(Content revision data)
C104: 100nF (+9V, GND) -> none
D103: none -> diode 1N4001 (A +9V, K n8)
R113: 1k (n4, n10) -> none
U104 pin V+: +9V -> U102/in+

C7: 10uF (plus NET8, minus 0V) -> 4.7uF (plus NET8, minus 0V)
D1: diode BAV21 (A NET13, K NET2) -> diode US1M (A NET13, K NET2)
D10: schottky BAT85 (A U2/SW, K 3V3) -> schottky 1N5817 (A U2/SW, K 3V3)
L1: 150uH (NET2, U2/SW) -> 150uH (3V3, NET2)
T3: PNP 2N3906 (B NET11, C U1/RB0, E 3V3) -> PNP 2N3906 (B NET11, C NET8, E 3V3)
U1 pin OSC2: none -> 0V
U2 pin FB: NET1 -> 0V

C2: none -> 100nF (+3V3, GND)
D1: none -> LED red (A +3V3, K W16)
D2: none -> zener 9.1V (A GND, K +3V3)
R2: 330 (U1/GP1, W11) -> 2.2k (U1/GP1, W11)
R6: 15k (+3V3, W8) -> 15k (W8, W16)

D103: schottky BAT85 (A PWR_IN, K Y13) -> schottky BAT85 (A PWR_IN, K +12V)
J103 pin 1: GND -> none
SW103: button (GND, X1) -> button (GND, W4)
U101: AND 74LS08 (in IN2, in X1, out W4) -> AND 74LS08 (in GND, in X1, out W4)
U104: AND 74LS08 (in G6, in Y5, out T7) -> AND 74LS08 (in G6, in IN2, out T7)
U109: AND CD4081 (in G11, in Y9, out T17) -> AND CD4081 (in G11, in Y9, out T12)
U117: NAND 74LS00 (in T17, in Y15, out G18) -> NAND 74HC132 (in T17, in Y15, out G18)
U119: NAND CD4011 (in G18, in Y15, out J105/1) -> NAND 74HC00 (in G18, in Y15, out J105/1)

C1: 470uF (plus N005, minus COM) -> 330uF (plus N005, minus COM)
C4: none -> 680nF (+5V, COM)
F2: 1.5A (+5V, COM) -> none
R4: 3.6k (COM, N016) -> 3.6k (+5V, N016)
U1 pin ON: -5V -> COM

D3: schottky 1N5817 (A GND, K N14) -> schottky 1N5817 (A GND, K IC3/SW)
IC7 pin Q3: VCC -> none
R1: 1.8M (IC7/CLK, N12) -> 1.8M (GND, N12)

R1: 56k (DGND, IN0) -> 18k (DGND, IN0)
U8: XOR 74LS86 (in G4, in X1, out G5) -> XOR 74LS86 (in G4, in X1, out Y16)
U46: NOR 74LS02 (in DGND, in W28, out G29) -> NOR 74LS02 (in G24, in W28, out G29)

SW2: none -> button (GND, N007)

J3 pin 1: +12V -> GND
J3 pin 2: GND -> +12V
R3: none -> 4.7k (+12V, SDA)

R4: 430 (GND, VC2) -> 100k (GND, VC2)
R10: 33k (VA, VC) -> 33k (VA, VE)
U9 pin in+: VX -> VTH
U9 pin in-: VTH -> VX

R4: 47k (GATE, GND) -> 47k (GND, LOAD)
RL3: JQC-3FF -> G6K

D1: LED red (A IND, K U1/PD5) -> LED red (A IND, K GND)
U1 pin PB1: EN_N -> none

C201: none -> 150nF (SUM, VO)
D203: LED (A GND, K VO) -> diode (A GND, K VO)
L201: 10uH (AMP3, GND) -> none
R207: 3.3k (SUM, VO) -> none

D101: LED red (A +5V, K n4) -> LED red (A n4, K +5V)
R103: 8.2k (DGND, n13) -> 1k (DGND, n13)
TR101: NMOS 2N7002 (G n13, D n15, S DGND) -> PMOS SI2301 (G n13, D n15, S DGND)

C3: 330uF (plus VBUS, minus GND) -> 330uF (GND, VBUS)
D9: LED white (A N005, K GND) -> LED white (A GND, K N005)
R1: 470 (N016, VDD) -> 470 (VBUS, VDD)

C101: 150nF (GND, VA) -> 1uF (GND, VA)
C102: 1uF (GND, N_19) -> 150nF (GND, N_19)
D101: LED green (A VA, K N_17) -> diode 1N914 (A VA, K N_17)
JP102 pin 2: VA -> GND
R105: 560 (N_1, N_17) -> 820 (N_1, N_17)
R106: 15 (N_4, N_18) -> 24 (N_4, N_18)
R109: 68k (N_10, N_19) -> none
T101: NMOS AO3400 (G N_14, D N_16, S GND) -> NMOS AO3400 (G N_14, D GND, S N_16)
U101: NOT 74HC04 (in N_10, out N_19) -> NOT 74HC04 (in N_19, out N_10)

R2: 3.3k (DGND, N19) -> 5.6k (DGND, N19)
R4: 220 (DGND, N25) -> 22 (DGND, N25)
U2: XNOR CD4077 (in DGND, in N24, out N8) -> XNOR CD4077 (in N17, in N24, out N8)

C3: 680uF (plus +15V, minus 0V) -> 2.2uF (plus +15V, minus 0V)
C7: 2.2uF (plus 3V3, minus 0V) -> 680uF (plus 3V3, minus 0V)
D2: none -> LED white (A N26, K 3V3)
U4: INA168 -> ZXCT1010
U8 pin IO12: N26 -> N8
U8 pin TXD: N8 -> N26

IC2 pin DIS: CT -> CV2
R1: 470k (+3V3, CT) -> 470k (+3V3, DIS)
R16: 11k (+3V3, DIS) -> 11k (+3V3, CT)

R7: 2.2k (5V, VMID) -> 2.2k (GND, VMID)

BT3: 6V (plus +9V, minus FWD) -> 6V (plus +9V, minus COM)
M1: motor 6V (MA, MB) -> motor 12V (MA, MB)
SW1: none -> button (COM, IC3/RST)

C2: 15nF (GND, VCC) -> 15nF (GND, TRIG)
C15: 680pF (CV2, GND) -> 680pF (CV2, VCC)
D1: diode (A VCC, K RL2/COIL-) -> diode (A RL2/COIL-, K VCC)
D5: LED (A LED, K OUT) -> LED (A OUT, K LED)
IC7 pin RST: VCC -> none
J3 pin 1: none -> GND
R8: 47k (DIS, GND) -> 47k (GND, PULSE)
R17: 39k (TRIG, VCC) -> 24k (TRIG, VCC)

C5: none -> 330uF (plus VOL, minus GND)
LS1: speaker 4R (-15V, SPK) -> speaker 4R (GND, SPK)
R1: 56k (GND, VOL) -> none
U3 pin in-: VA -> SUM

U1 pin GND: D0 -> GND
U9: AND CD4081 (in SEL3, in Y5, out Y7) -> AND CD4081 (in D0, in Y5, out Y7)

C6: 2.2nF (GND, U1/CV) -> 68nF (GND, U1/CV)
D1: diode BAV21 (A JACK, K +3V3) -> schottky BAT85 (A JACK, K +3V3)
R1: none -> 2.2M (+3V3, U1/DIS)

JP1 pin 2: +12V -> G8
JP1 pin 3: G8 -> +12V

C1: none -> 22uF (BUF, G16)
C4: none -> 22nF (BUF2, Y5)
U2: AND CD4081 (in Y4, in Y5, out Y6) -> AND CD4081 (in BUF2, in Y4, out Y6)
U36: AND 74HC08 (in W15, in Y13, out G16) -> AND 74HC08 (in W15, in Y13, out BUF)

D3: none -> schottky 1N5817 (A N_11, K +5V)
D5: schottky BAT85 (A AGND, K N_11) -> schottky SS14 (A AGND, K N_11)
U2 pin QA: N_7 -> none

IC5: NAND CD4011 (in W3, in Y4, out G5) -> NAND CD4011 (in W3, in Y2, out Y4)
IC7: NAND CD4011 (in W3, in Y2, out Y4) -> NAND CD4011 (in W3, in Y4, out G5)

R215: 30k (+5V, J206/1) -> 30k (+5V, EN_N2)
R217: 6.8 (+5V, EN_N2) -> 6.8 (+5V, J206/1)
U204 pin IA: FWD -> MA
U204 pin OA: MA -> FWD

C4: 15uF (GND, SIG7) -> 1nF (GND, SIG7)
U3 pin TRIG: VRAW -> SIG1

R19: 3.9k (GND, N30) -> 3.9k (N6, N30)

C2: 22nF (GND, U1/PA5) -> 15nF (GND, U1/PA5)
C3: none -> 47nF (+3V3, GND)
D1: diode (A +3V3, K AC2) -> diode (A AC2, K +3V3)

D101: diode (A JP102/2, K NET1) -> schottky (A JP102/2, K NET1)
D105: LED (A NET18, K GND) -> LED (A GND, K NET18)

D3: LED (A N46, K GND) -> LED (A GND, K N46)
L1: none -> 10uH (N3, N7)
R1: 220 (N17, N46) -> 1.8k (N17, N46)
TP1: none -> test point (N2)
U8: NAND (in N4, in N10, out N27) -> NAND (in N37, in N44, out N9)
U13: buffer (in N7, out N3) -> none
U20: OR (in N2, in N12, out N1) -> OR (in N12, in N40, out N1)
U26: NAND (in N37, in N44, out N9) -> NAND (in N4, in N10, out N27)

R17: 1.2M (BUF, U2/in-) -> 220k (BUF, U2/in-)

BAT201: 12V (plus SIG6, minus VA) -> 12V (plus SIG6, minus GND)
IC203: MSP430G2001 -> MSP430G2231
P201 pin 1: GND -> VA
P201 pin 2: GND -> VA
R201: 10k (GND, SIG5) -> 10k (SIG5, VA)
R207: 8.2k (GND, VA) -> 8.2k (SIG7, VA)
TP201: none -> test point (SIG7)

• [INSTRUCTIONS FOR THE TASK]
Reproduce exactly the lines from the one containing "P201 pin 1: GND -> VA" through the last line of the records, both included, and nothing else.

• [OUTPUT]
P201 pin 1: GND -> VA
P201 pin 2: GND -> VA
R201: 10k (GND, SIG5) -> 10k (SIG5, VA)
R207: 8.2k (GND, VA) -> 8.2k (SIG7, VA)
TP201: none -> test point (SIG7)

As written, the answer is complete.